Dataset items:
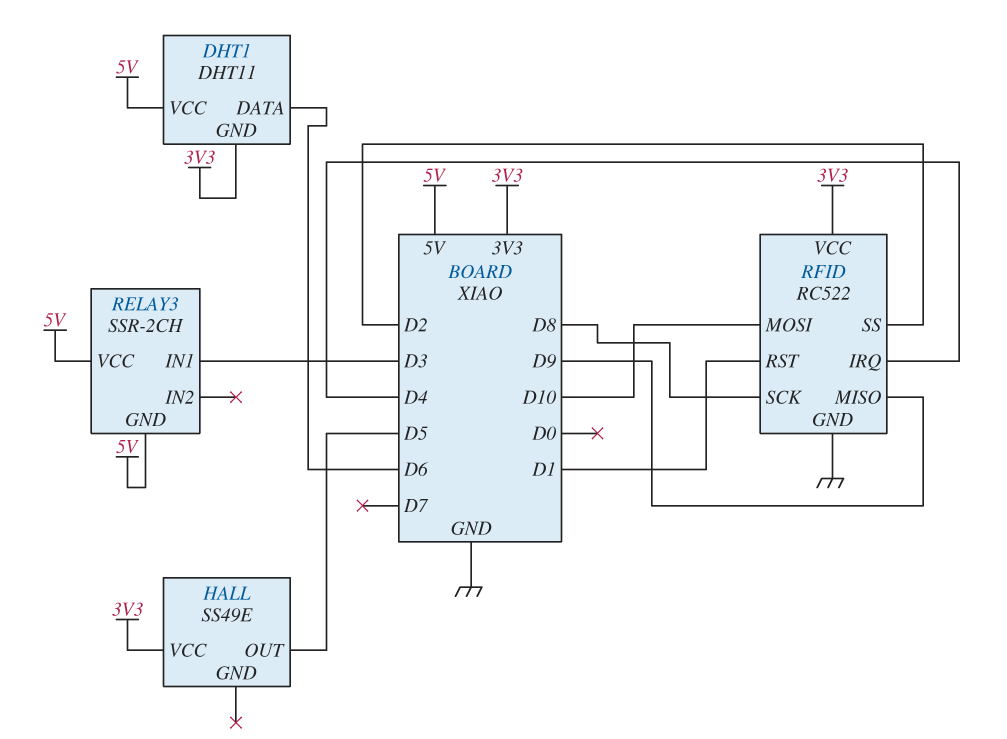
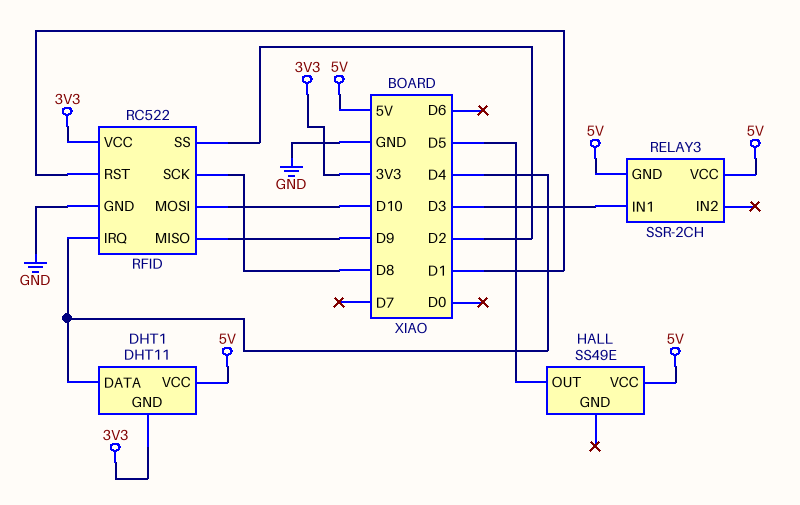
DHT1 pin DATA: D6 -> D4
HALL pin VCC: 3V3 -> 5V

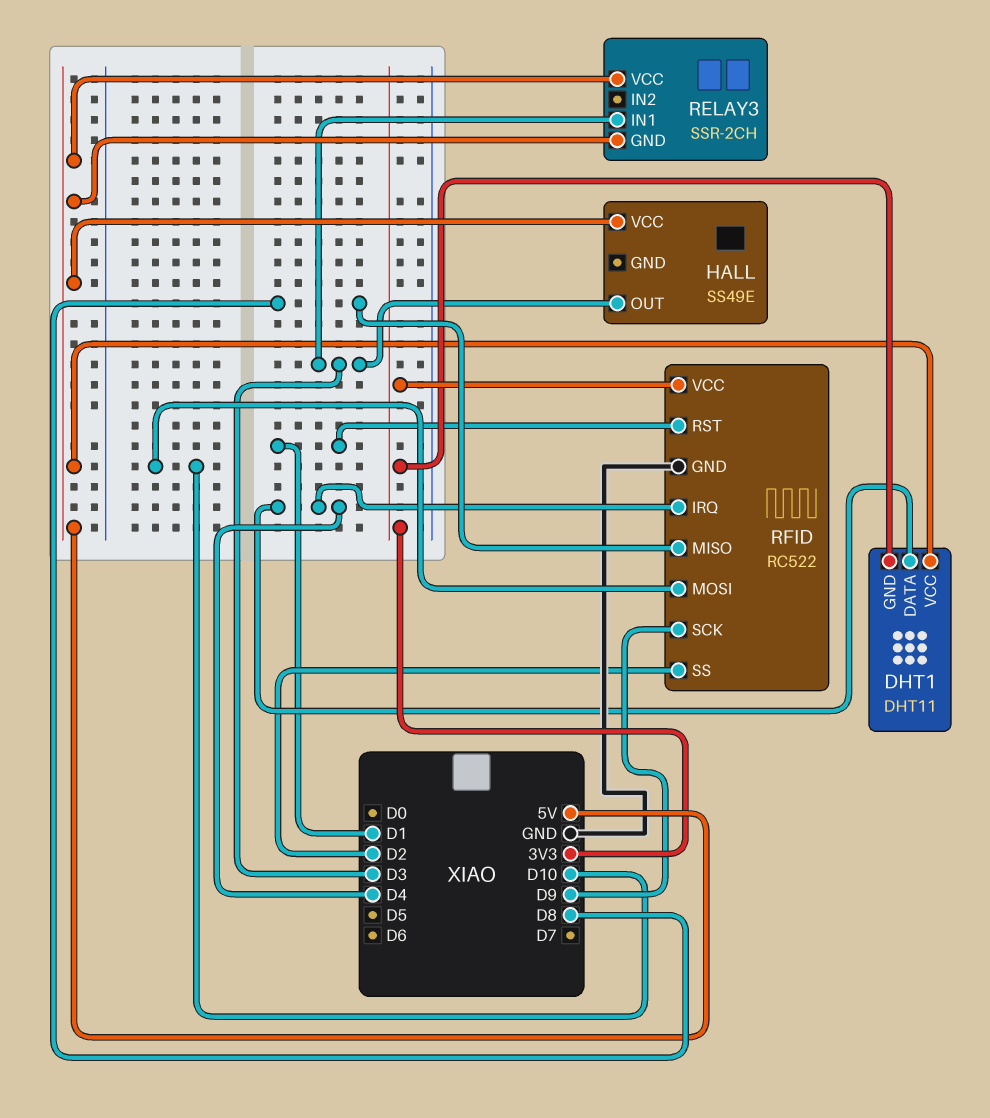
HALL pin OUT: D5 -> D3
RFID pin MISO: D9 -> D8
RFID pin SCK: D8 -> D9

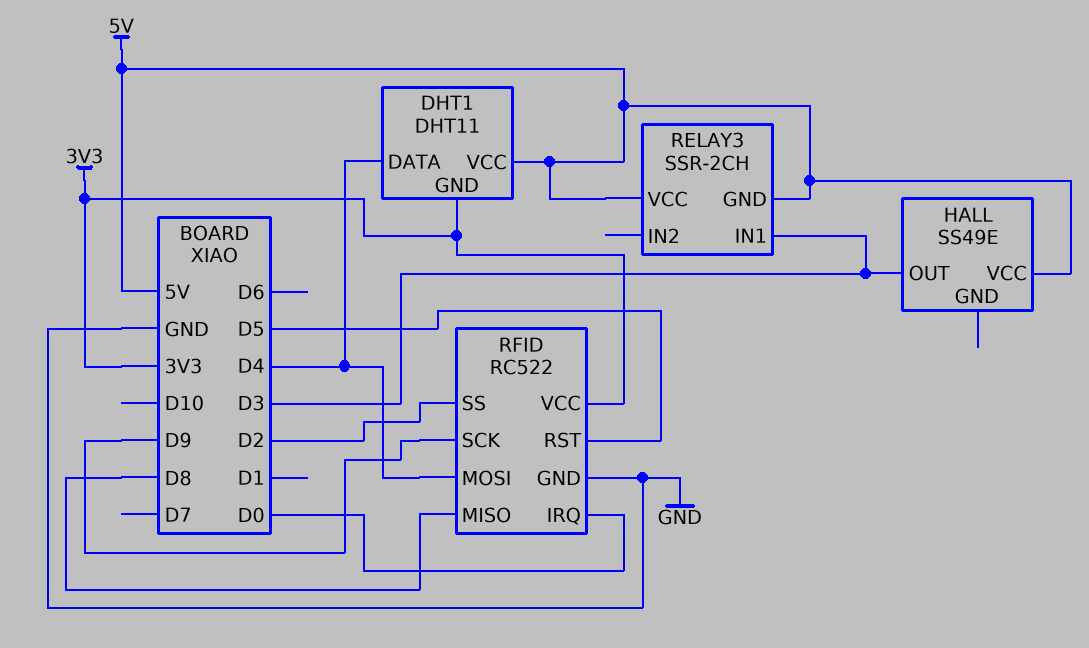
RFID pin IRQ: D4 -> D0
RFID pin MOSI: D10 -> D4
RFID pin RST: D1 -> D5

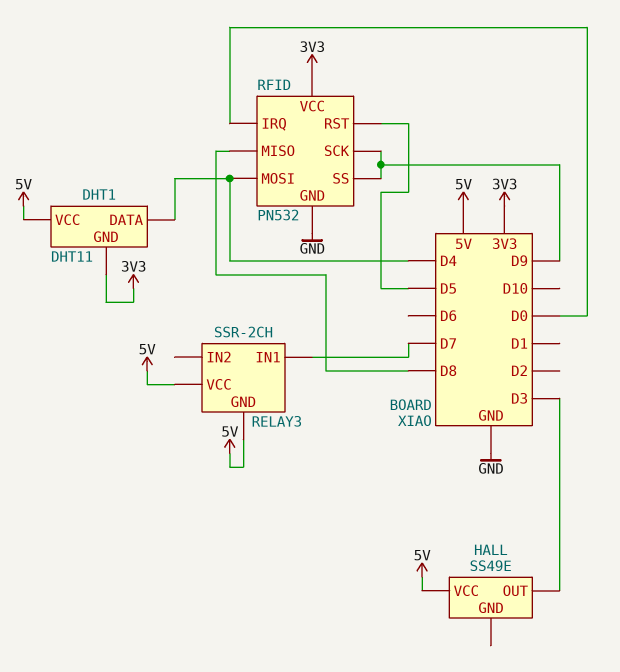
RELAY3 pin IN1: D3 -> D7
RFID: RC522 -> PN532
RFID pin SS: D2 -> D9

* _What the task asks_:
Scan the data above for the string "RFID" and copy each line where it appears.

* _Your solution_:
RFID pin MISO: D9 -> D8
RFID pin SCK: D8 -> D9
RFID pin IRQ: D4 -> D0
RFID pin MOSI: D10 -> D4
RFID pin RST: D1 -> D5
RFID: RC522 -> PN532
RFID pin SS: D2 -> D9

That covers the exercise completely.